• **TASK DIRECTIONS**: Give the count of lines in the records that contain the string "none", and write nothing but that number.

*** MATERIAL FOR THIS EXERCISE Section Begins ***

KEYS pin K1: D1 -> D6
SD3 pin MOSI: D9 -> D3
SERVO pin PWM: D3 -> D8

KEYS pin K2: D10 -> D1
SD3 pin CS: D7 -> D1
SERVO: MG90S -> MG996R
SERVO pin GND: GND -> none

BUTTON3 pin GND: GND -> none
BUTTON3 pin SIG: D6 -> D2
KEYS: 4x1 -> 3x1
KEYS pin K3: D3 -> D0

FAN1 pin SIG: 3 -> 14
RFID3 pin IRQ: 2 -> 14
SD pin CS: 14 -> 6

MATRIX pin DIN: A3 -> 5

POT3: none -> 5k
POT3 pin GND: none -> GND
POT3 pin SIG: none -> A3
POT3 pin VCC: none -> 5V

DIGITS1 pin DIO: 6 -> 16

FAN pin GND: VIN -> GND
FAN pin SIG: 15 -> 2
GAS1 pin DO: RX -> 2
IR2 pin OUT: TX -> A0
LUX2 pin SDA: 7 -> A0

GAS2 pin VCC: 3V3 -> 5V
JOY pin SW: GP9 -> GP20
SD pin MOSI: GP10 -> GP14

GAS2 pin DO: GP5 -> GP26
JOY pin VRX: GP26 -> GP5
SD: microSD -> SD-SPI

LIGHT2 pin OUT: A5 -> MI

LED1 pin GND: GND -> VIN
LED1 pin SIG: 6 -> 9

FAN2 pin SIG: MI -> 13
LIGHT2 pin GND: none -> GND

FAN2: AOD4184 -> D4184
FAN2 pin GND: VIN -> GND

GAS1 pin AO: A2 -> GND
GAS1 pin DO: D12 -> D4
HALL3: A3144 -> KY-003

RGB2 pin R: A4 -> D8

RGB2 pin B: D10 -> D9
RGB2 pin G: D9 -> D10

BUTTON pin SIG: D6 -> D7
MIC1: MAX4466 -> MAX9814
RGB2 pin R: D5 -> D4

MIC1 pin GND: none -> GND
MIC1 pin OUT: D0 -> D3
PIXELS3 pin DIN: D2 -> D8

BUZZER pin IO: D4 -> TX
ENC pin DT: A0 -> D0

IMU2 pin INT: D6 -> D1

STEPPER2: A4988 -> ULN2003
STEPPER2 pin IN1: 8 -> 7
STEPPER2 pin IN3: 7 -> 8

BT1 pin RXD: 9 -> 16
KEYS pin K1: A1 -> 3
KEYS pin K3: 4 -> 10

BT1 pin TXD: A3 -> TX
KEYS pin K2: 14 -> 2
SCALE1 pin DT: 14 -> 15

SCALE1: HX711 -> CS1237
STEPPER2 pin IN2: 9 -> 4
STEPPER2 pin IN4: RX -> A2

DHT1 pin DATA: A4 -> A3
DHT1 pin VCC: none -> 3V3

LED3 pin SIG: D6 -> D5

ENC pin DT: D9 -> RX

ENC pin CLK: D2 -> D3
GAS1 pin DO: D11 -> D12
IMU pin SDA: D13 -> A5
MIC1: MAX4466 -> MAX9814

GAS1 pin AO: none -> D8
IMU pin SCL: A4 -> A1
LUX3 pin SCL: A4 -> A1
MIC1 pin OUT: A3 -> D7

*** MATERIAL FOR THIS EXERCISE Section Ends ***

• **SOLUTION TO THE EXERCISE**: 10